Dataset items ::
Start of Block

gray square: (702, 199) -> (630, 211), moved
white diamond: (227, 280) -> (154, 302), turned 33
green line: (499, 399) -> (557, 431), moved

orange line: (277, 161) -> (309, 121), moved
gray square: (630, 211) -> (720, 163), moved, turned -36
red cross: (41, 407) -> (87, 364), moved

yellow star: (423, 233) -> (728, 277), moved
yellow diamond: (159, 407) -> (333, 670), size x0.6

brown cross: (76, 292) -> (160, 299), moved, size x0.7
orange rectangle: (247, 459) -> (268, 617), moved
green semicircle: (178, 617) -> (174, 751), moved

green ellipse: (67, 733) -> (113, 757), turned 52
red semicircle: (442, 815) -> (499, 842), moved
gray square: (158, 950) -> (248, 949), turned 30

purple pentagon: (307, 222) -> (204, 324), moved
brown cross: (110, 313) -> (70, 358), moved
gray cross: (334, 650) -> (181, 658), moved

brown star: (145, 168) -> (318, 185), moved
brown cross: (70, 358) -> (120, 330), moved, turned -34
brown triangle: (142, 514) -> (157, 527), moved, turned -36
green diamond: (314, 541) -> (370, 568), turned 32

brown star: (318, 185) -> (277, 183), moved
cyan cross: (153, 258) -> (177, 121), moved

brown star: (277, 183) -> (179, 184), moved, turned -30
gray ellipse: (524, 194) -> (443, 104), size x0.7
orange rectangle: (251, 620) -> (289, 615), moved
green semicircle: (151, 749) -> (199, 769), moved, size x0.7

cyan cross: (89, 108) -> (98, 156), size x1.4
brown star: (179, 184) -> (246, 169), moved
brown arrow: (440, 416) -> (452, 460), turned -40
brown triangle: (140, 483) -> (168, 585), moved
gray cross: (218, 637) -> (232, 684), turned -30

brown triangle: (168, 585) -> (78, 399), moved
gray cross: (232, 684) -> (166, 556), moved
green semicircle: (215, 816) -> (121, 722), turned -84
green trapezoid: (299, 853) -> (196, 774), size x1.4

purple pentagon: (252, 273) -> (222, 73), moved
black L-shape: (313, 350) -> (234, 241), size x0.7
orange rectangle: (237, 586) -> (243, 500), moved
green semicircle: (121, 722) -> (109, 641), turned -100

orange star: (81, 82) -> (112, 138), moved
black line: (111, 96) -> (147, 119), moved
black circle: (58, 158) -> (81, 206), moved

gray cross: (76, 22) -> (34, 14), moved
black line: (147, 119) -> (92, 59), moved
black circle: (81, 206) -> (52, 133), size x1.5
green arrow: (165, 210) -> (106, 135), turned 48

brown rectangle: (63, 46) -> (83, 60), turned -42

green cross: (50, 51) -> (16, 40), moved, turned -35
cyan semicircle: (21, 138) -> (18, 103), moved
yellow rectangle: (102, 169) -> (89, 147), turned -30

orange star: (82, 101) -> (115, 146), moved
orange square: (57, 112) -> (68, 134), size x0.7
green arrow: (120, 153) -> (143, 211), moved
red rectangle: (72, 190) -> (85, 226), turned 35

End of Block

EXERCISE DIRECTIONS :: All of the entries above need to be output again exactly.

RESULT FOR THIS TASK ::
gray square: (702, 199) -> (630, 211), moved
white diamond: (227, 280) -> (154, 302), turned 33
green line: (499, 399) -> (557, 431), moved

orange line: (277, 161) -> (309, 121), moved
gray square: (630, 211) -> (720, 163), moved, turned -36
red cross: (41, 407) -> (87, 364), moved

yellow star: (423, 233) -> (728, 277), moved
yellow diamond: (159, 407) -> (333, 670), size x0.6

brown cross: (76, 292) -> (160, 299), moved, size x0.7
orange rectangle: (247, 459) -> (268, 617), moved
green semicircle: (178, 617) -> (174, 751), moved

green ellipse: (67, 733) -> (113, 757), turned 52
red semicircle: (442, 815) -> (499, 842), moved
gray square: (158, 950) -> (248, 949), turned 30

purple pentagon: (307, 222) -> (204, 324), moved
brown cross: (110, 313) -> (70, 358), moved
gray cross: (334, 650) -> (181, 658), moved

brown star: (145, 168) -> (318, 185), moved
brown cross: (70, 358) -> (120, 330), moved, turned -34
brown triangle: (142, 514) -> (157, 527), moved, turned -36
green diamond: (314, 541) -> (370, 568), turned 32

brown star: (318, 185) -> (277, 183), moved
cyan cross: (153, 258) -> (177, 121), moved

brown star: (277, 183) -> (179, 184), moved, turned -30
gray ellipse: (524, 194) -> (443, 104), size x0.7
orange rectangle: (251, 620) -> (289, 615), moved
green semicircle: (151, 749) -> (199, 769), moved, size x0.7

cyan cross: (89, 108) -> (98, 156), size x1.4
brown star: (179, 184) -> (246, 169), moved
brown arrow: (440, 416) -> (452, 460), turned -40
brown triangle: (140, 483) -> (168, 585), moved
gray cross: (218, 637) -> (232, 684), turned -30

brown triangle: (168, 585) -> (78, 399), moved
gray cross: (232, 684) -> (166, 556), moved
green semicircle: (215, 816) -> (121, 722), turned -84
green trapezoid: (299, 853) -> (196, 774), size x1.4

purple pentagon: (252, 273) -> (222, 73), moved
black L-shape: (313, 350) -> (234, 241), size x0.7
orange rectangle: (237, 586) -> (243, 500), moved
green semicircle: (121, 722) -> (109, 641), turned -100

orange star: (81, 82) -> (112, 138), moved
black line: (111, 96) -> (147, 119), moved
black circle: (58, 158) -> (81, 206), moved

gray cross: (76, 22) -> (34, 14), moved
black line: (147, 119) -> (92, 59), moved
black circle: (81, 206) -> (52, 133), size x1.5
green arrow: (165, 210) -> (106, 135), turned 48

brown rectangle: (63, 46) -> (83, 60), turned -42

green cross: (50, 51) -> (16, 40), moved, turned -35
cyan semicircle: (21, 138) -> (18, 103), moved
yellow rectangle: (102, 169) -> (89, 147), turned -30

orange star: (82, 101) -> (115, 146), moved
orange square: (57, 112) -> (68, 134), size x0.7
green arrow: (120, 153) -> (143, 211), moved
red rectangle: (72, 190) -> (85, 226), turned 35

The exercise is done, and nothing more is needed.